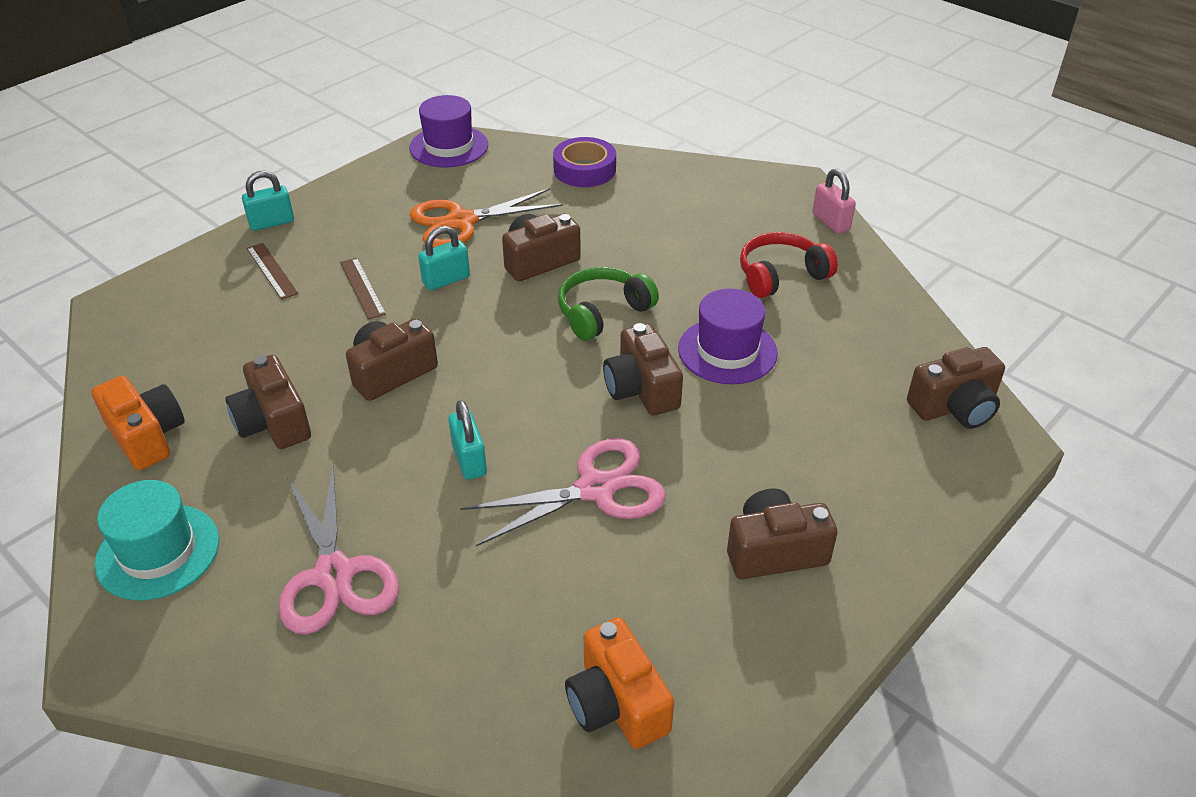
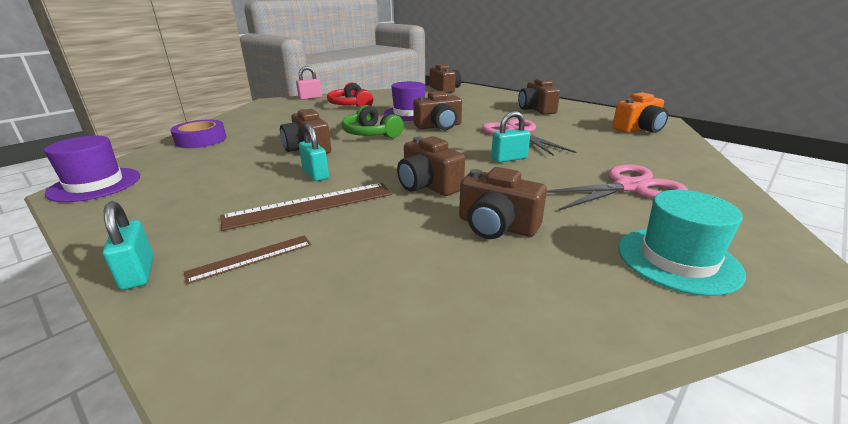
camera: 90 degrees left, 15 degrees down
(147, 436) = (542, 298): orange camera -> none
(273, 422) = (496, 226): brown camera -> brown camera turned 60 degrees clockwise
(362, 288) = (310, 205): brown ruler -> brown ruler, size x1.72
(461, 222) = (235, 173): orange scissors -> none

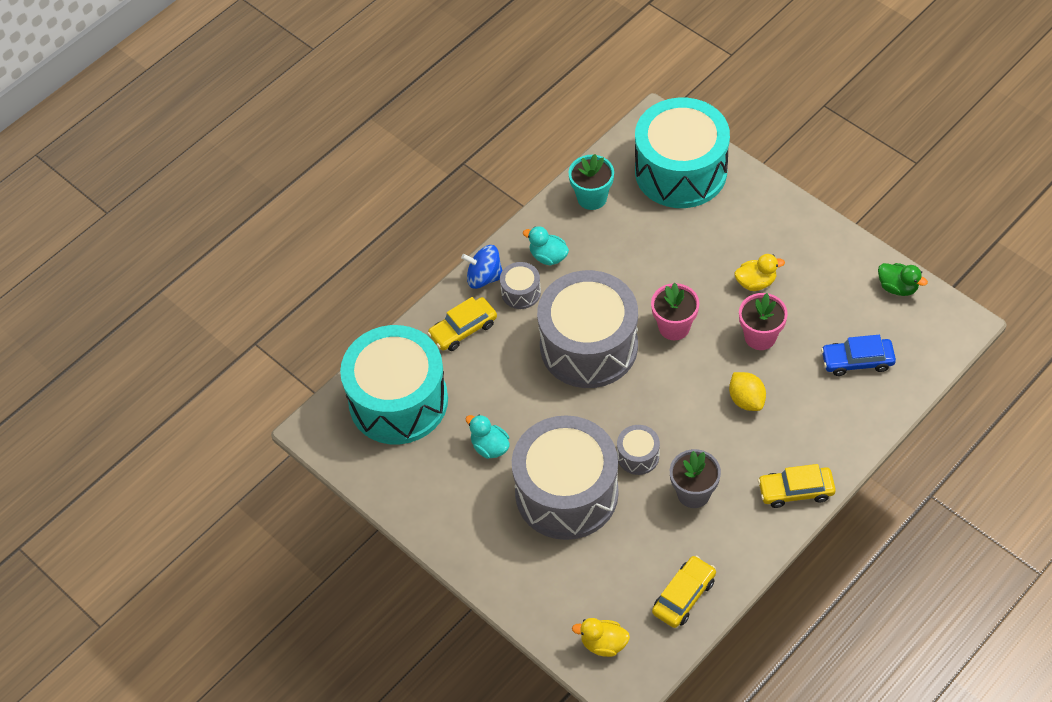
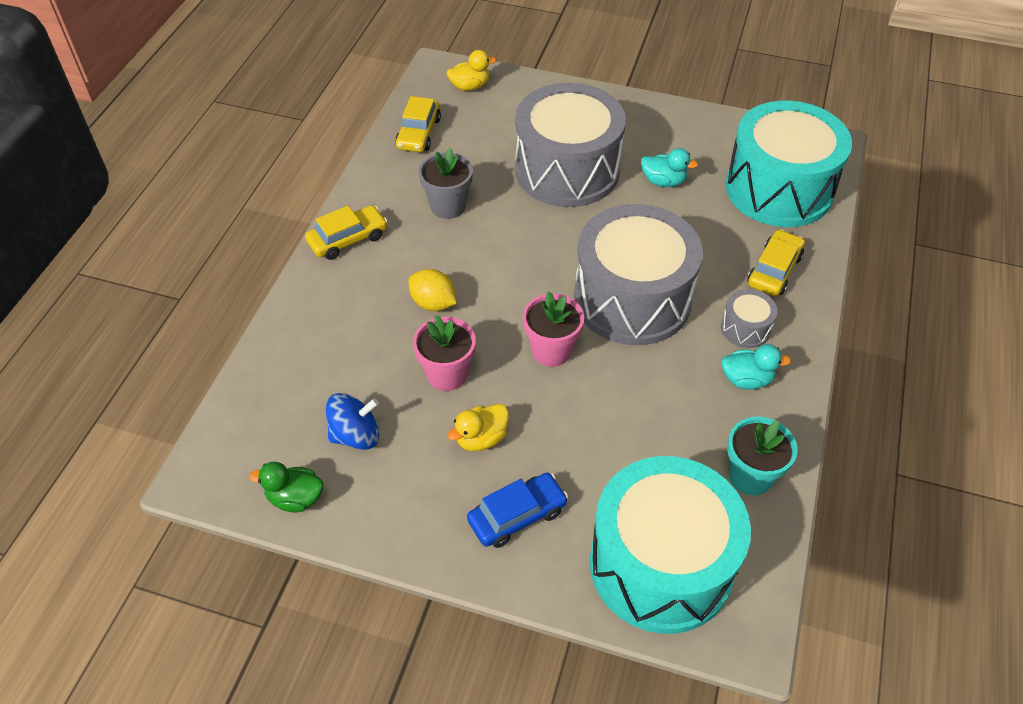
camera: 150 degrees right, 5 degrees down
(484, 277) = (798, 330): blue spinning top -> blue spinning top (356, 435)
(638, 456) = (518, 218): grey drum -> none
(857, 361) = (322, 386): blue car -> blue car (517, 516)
-*-*-
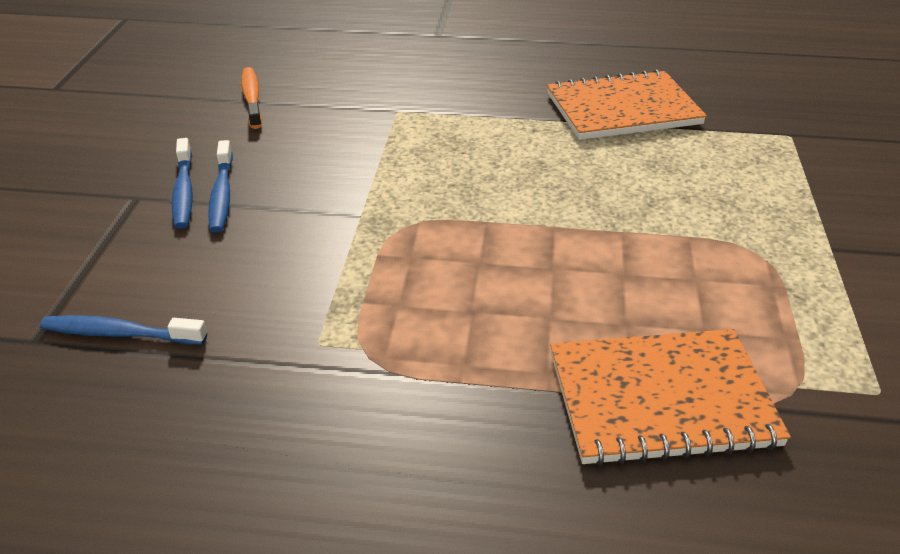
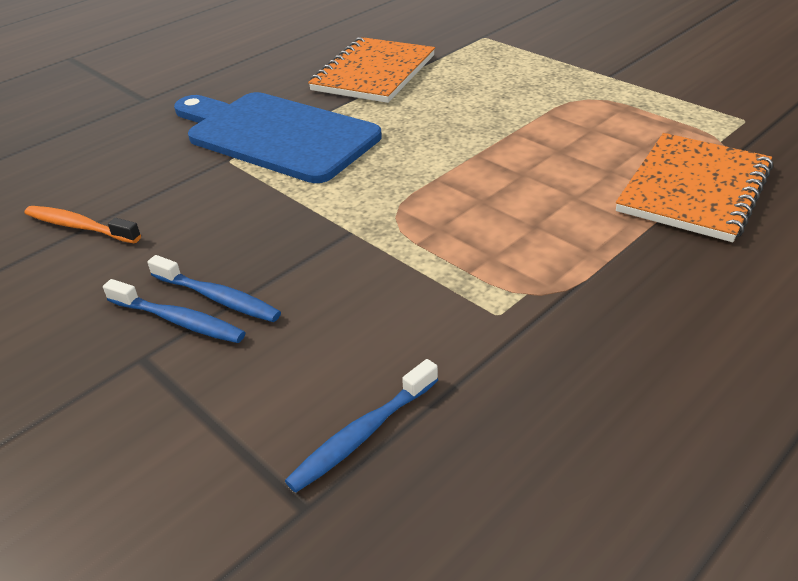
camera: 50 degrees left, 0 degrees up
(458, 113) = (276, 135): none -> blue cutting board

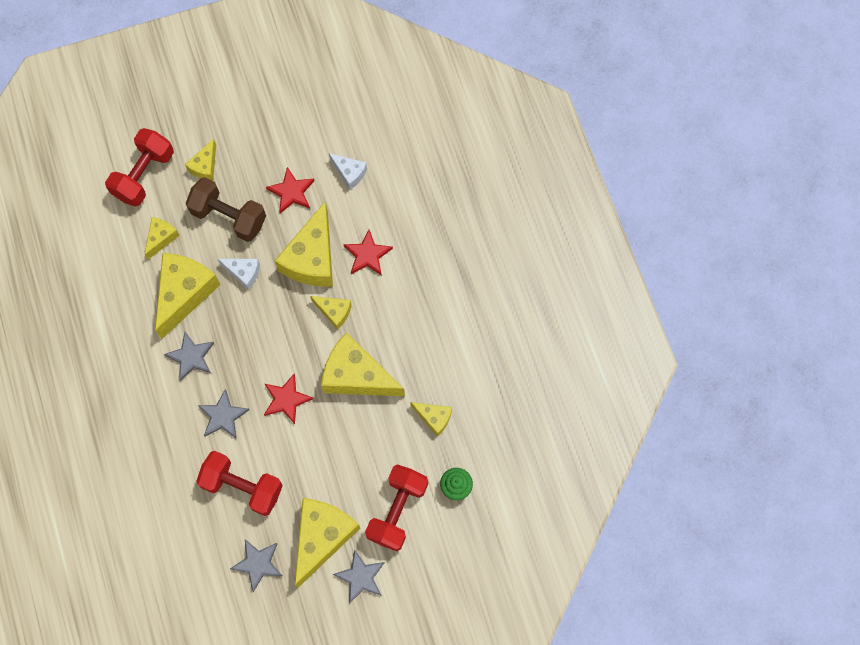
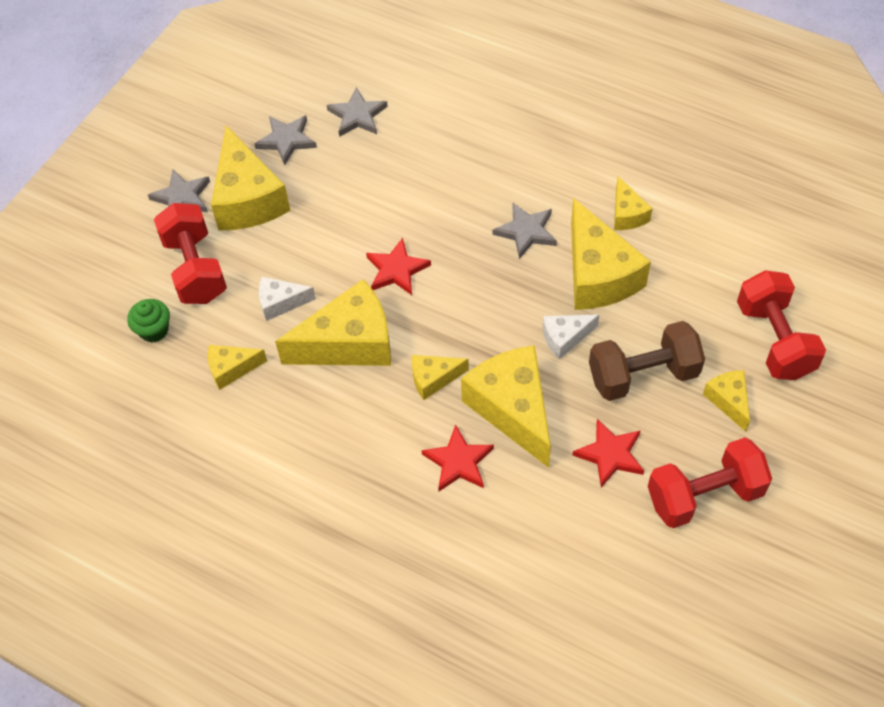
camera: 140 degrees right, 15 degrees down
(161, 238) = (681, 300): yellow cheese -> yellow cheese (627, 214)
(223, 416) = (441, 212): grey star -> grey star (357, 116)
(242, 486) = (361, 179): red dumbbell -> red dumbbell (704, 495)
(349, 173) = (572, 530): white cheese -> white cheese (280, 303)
-*-*-
● REQUIRED ACTION
Only the lines above starting with the line with "camera: 90 degrees left, 15 degrees down" and going on through the line with "(484, 277) = (798, 330): blue" belong in the answer; repeat them exactly, minus any picture.

● ANSWER SPACE
camera: 90 degrees left, 15 degrees down
(147, 436) = (542, 298): orange camera -> none
(273, 422) = (496, 226): brown camera -> brown camera turned 60 degrees clockwise
(362, 288) = (310, 205): brown ruler -> brown ruler, size x1.72
(461, 222) = (235, 173): orange scissors -> none

camera: 150 degrees right, 5 degrees down
(484, 277) = (798, 330): blue spinning top -> blue spinning top (356, 435)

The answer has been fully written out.